§ **About this task**: Can you substitute "pear" for "apple" in the part of the entries that opens at their start and closes with the line containing "[(607, 359)]", that line included, changing nothing else and leaving out the pictures?

§ **Data**:
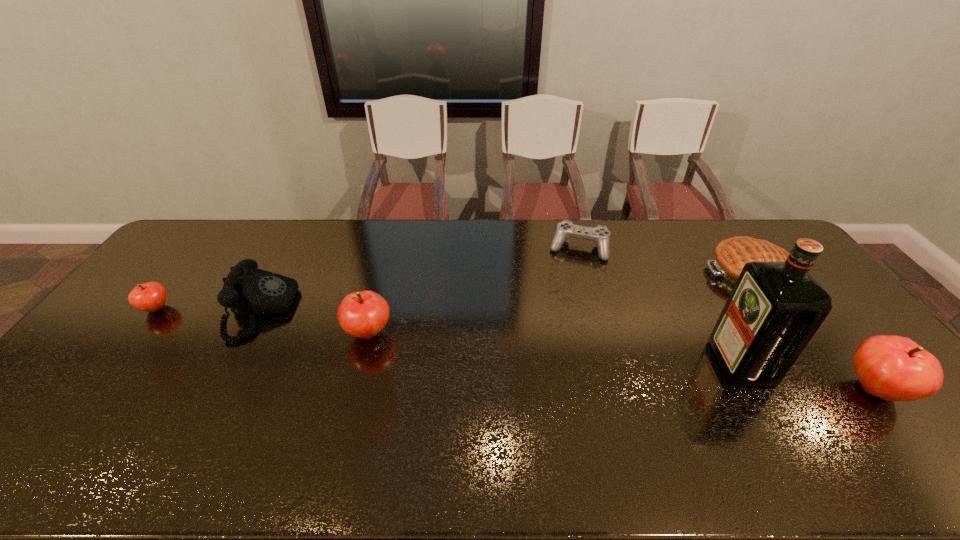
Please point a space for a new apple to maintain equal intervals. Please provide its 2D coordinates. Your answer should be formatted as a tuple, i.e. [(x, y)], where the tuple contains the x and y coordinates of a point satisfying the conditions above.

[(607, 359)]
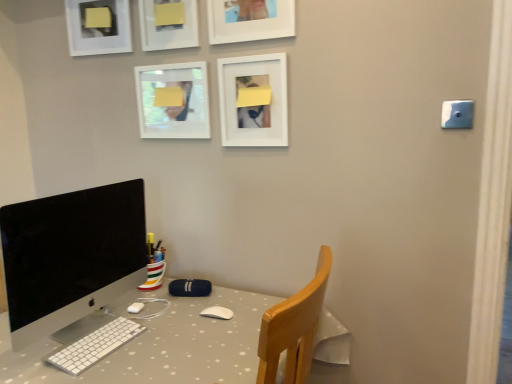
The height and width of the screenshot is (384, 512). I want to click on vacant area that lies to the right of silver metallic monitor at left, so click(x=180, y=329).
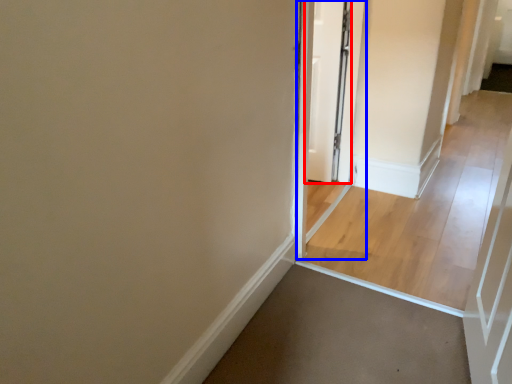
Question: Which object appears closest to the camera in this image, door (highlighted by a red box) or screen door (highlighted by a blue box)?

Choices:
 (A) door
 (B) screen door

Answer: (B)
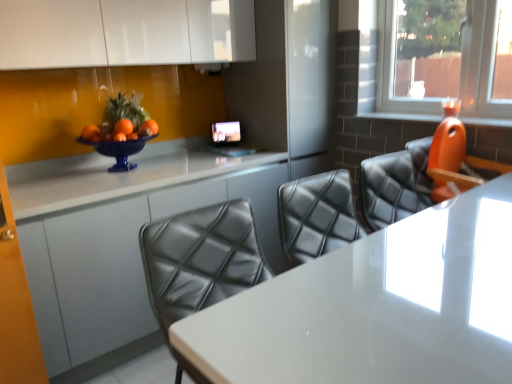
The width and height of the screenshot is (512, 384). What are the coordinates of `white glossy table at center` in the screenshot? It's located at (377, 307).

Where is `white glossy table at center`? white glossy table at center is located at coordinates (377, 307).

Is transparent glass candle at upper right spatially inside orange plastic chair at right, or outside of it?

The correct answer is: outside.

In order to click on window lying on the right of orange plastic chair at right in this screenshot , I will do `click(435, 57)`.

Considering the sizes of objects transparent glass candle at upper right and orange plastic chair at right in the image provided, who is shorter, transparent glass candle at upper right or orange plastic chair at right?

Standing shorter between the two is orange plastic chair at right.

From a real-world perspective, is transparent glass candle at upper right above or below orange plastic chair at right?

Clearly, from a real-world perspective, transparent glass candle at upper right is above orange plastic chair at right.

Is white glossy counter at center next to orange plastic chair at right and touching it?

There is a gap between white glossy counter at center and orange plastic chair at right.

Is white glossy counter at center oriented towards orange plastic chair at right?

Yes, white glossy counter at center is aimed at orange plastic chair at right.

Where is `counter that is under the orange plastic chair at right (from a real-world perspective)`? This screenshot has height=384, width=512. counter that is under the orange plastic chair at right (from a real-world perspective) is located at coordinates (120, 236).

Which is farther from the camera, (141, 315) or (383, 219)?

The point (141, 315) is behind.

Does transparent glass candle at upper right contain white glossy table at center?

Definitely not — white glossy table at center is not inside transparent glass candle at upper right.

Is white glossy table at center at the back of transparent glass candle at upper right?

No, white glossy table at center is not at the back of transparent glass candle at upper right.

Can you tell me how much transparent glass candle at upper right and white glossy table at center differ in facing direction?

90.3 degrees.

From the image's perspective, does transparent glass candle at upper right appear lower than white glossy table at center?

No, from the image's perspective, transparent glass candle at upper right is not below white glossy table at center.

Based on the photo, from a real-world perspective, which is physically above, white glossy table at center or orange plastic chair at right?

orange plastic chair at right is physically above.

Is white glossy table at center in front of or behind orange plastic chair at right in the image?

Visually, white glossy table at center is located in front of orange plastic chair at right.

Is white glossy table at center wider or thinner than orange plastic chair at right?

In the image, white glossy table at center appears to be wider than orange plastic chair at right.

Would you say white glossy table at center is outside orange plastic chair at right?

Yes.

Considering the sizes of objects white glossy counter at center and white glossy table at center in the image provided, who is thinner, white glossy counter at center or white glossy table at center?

§ **Exercise result**:
Please point a space for a new pear to maintain equal intervals. Please provide its 2D coordinates. Your answer should be formatted as a tuple, i.e. [(x, y)], where the tuple contains the x and y coordinates of a point satisfying the conditions above.

[(607, 359)]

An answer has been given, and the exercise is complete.